Work order: So that the copy stays text only, transcribe the data below exactly and exclude the images.

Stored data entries
====
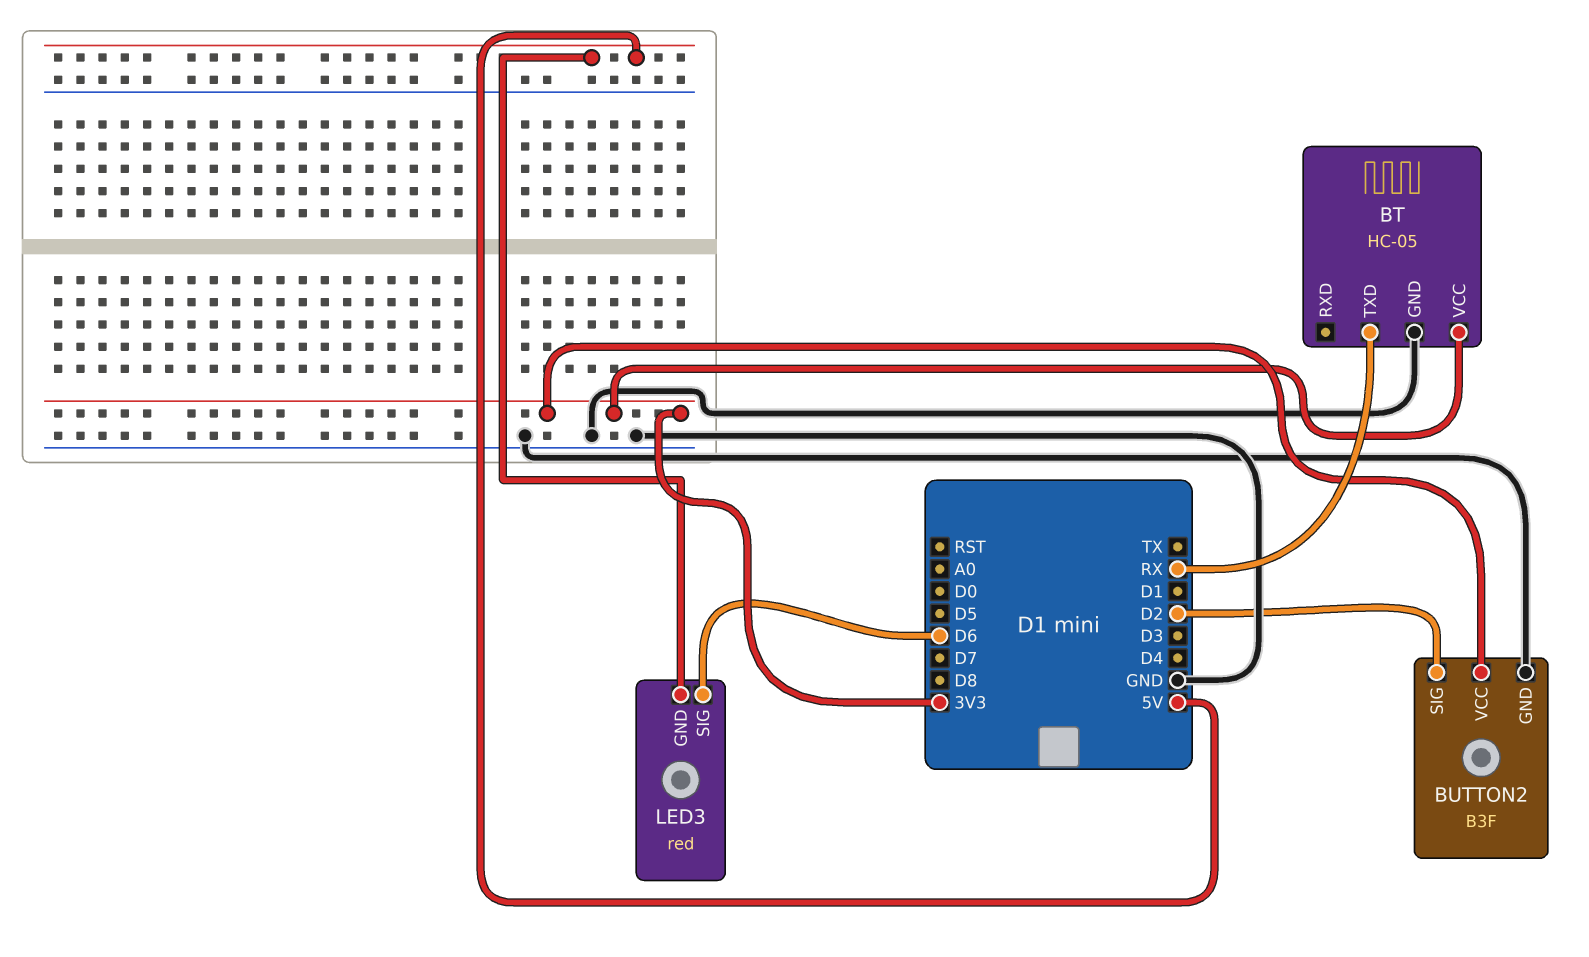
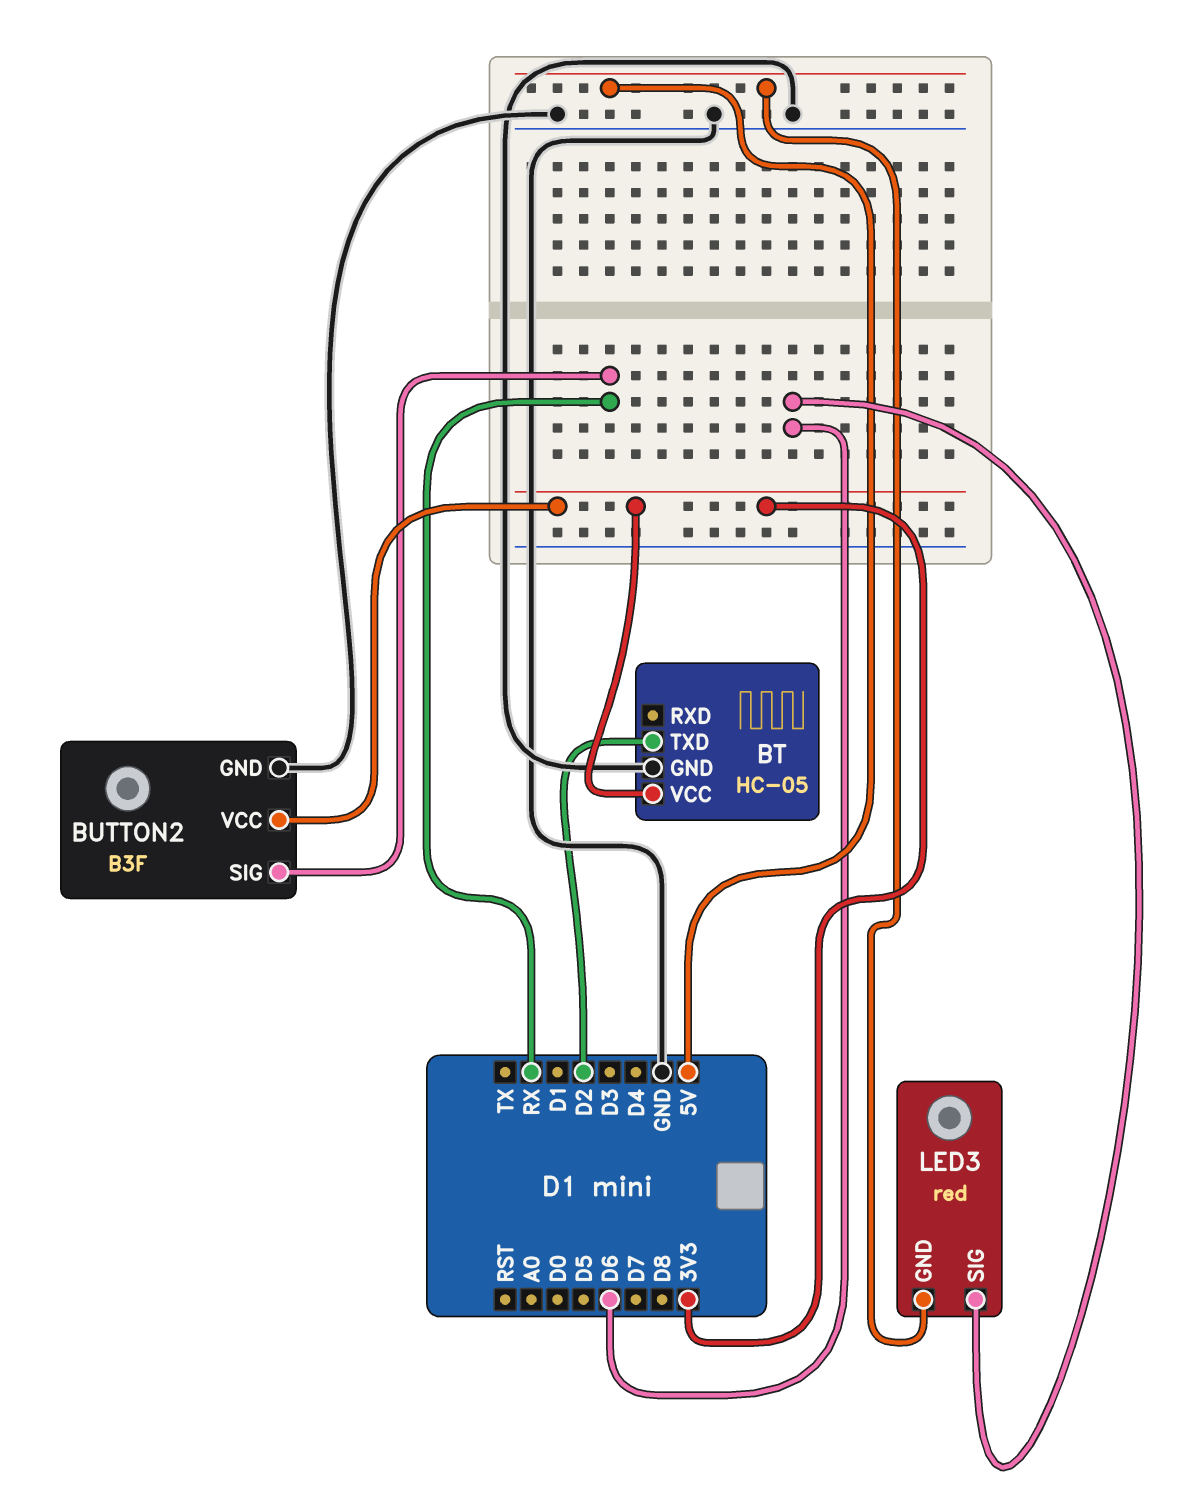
BT pin TXD: RX -> D2
BUTTON2 pin SIG: D2 -> RX

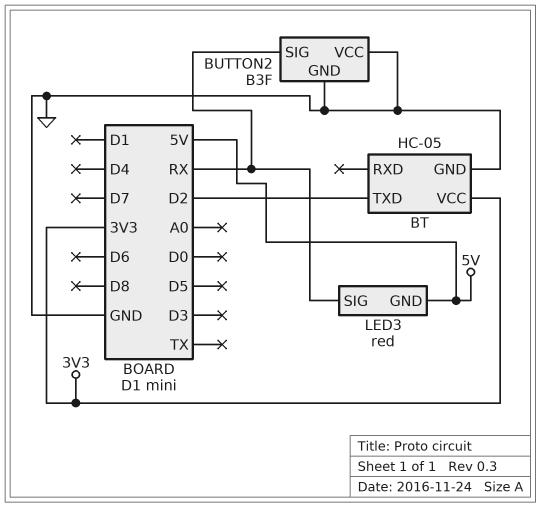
BUTTON2 pin VCC: 3V3 -> GND
LED3 pin SIG: D6 -> RX

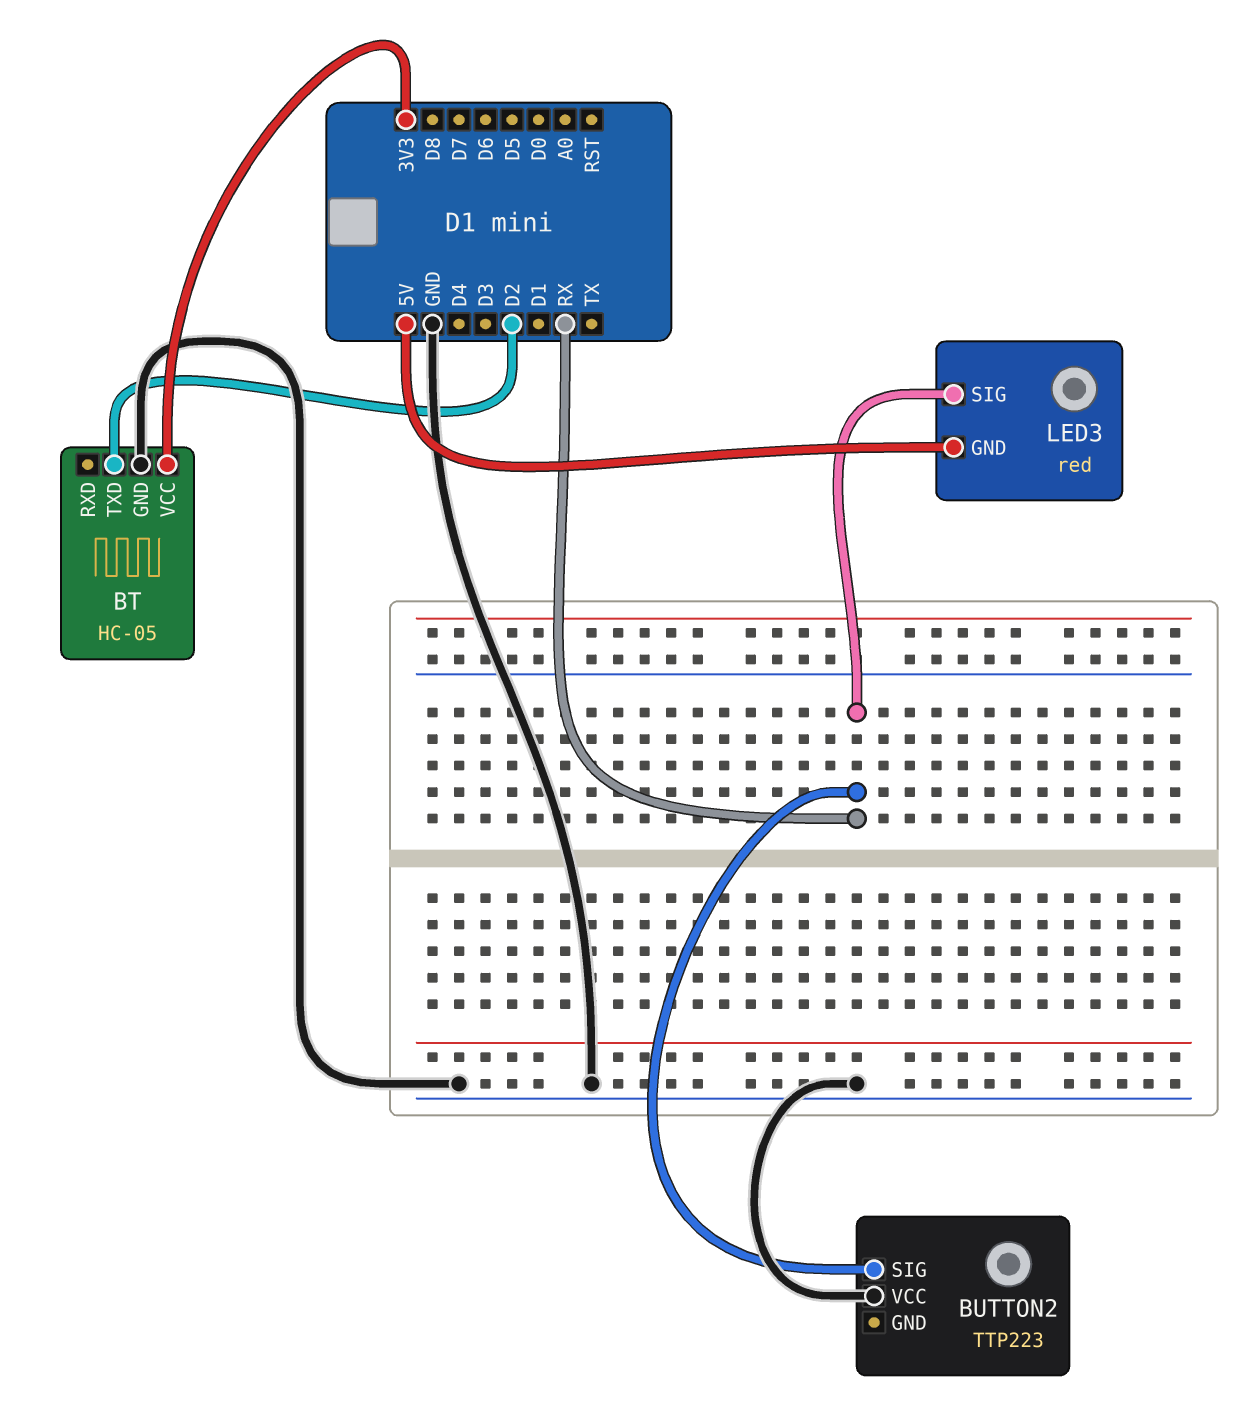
BUTTON2: B3F -> TTP223
BUTTON2 pin GND: GND -> none

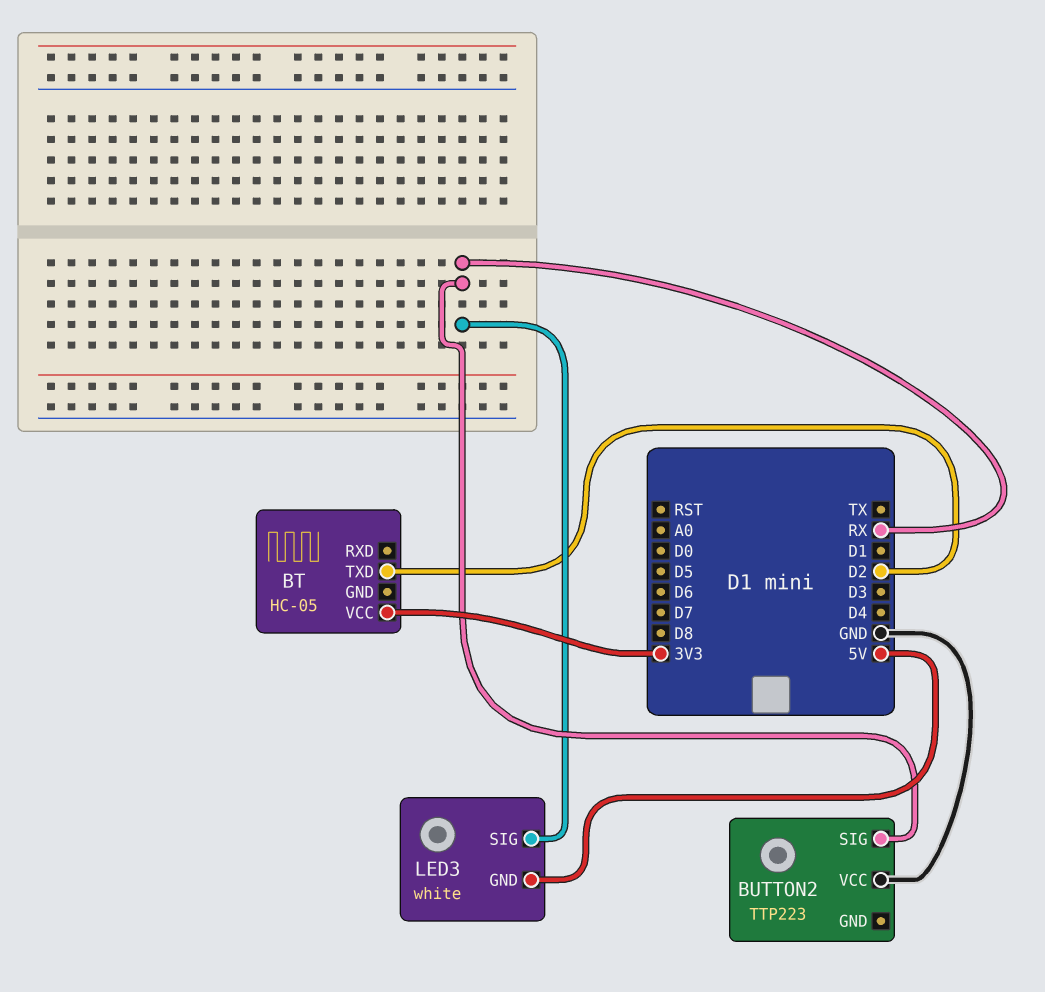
BT pin GND: GND -> none
LED3: red -> white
====
The answer:
BT pin TXD: RX -> D2
BUTTON2 pin SIG: D2 -> RX

BUTTON2 pin VCC: 3V3 -> GND
LED3 pin SIG: D6 -> RX

BUTTON2: B3F -> TTP223
BUTTON2 pin GND: GND -> none

BT pin GND: GND -> none
LED3: red -> white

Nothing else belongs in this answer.